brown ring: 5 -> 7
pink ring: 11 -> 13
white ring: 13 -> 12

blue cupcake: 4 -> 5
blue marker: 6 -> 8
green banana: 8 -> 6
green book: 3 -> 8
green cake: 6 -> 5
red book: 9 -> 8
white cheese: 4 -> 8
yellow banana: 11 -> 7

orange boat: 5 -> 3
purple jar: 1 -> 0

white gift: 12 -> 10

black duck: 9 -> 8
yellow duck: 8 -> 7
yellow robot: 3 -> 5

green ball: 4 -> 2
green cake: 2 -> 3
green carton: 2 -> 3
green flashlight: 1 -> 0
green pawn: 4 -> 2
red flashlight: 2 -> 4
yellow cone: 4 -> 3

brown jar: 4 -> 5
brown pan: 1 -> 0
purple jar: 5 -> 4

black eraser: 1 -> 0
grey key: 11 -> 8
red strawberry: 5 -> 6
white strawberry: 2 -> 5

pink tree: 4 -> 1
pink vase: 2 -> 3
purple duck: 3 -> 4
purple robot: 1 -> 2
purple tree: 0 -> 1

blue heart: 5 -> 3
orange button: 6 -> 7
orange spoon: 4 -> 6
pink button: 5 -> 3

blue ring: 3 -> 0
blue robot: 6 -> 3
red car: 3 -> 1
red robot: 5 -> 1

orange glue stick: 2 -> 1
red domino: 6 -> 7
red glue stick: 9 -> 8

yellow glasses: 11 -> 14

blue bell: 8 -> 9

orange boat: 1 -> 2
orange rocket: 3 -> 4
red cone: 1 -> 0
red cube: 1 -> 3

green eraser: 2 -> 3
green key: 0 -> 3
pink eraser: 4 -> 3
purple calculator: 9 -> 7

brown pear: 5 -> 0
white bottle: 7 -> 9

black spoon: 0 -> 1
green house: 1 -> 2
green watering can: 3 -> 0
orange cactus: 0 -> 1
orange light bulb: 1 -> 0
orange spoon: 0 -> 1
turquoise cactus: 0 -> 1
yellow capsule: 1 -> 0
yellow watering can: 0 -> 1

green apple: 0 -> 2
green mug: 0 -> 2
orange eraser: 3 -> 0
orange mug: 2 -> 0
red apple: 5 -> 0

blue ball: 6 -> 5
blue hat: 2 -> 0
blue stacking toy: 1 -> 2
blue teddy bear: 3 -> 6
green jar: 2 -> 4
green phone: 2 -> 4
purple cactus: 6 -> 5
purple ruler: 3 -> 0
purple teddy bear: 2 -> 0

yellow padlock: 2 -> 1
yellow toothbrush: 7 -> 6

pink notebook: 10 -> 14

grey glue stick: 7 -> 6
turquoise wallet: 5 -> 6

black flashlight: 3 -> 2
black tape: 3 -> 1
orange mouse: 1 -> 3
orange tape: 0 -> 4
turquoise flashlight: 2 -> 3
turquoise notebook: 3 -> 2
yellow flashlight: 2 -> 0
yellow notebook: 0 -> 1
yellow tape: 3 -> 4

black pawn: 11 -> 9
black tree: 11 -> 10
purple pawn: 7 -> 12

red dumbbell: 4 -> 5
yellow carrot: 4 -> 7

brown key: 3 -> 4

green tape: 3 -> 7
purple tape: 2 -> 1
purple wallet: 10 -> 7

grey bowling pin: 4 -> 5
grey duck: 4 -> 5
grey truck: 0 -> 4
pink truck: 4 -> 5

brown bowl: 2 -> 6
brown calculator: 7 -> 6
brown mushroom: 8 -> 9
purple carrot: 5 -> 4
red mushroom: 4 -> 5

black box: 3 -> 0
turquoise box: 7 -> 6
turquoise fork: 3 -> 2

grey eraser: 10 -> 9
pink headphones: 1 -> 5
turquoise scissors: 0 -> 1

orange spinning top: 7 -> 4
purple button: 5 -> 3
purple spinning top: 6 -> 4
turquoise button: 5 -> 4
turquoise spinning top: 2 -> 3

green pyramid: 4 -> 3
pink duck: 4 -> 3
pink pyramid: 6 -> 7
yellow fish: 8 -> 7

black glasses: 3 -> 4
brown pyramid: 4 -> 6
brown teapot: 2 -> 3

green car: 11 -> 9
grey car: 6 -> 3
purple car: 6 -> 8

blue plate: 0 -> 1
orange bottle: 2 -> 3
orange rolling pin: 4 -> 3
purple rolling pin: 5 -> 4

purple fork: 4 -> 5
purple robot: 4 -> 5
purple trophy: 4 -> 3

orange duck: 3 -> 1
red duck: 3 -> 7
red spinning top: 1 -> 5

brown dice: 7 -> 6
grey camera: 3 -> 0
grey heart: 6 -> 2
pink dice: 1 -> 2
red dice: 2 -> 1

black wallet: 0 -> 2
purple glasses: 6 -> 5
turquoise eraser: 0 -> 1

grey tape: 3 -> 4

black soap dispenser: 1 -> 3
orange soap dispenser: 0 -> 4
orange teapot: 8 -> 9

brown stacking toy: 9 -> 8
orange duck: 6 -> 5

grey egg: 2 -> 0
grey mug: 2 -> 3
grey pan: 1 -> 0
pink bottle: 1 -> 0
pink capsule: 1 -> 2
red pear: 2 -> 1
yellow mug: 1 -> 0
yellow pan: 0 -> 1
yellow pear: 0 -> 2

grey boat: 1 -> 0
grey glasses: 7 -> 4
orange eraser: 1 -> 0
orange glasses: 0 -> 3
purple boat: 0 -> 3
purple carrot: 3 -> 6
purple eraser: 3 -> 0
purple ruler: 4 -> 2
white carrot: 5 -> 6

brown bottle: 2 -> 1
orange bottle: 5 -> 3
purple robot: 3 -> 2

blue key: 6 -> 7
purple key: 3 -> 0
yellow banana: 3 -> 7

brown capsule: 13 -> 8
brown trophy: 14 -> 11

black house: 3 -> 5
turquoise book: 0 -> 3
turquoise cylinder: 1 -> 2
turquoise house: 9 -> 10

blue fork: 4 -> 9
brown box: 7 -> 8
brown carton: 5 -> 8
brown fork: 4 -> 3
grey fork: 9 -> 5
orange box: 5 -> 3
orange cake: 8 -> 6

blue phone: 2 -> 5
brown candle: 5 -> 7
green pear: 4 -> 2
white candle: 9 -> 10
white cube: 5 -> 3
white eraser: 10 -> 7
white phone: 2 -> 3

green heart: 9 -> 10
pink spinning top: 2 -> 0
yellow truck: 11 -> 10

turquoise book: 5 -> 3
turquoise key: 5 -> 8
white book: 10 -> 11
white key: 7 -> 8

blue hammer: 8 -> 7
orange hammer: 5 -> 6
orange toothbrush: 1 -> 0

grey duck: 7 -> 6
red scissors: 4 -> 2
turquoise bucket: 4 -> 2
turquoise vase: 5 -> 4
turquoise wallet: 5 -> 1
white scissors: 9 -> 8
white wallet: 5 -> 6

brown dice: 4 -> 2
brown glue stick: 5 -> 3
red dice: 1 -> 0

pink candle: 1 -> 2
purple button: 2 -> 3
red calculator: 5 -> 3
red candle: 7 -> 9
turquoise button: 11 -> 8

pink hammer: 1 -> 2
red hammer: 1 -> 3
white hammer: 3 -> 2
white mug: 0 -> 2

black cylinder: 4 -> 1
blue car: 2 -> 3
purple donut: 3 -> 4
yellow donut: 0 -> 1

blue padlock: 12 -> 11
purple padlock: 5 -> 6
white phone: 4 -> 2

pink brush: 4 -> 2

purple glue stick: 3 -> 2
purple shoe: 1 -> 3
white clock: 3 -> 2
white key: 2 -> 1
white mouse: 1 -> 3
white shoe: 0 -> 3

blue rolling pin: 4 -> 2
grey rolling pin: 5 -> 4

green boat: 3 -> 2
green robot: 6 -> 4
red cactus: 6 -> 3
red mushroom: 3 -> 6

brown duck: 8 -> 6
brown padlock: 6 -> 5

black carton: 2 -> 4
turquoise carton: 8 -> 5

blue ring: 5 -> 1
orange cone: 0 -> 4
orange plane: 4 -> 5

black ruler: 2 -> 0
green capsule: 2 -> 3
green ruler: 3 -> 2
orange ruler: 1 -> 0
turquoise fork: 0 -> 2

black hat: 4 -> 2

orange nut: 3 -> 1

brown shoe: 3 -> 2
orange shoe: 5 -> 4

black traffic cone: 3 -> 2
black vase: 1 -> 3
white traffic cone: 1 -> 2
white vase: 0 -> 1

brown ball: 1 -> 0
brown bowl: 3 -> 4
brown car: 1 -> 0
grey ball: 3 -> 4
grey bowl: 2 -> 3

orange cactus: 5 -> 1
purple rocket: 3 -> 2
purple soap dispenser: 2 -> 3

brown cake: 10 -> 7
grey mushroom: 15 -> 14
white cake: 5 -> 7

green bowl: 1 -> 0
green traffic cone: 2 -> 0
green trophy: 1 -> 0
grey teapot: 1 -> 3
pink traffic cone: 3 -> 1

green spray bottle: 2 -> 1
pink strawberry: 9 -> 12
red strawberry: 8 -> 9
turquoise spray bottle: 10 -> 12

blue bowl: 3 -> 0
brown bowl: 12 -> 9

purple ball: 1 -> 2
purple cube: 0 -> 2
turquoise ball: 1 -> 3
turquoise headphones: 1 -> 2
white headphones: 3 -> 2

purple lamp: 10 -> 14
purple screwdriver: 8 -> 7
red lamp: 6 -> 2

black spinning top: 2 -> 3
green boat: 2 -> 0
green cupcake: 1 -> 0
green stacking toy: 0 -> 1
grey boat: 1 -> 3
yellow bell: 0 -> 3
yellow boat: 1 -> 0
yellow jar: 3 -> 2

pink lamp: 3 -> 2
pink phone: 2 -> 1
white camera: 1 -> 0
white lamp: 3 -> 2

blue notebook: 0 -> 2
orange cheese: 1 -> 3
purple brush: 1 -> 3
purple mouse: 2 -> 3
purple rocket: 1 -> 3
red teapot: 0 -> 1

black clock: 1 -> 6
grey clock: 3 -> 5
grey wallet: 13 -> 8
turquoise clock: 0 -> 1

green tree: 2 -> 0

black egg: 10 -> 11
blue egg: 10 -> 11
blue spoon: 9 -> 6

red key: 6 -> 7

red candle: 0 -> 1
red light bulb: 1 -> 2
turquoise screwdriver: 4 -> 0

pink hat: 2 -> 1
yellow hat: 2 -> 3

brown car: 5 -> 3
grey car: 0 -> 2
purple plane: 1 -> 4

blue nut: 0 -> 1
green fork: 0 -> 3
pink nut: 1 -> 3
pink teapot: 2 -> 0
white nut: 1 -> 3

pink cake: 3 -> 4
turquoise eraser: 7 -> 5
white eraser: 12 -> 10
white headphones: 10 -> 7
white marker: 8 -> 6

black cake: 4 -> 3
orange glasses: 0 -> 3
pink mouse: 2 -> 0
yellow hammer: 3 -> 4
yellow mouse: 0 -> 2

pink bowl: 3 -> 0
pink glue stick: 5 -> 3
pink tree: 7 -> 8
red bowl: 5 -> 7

● **GOAL OF THE EXERCISE**: Beginning at the line with "brown box: 7 -> 8" and stopping after the line with "yellow truck: 11 -> 10", please write out every line of the data above exactly and nothing else.

● **EXERCISE RESPONSE**:
brown box: 7 -> 8
brown carton: 5 -> 8
brown fork: 4 -> 3
grey fork: 9 -> 5
orange box: 5 -> 3
orange cake: 8 -> 6

blue phone: 2 -> 5
brown candle: 5 -> 7
green pear: 4 -> 2
white candle: 9 -> 10
white cube: 5 -> 3
white eraser: 10 -> 7
white phone: 2 -> 3

green heart: 9 -> 10
pink spinning top: 2 -> 0
yellow truck: 11 -> 10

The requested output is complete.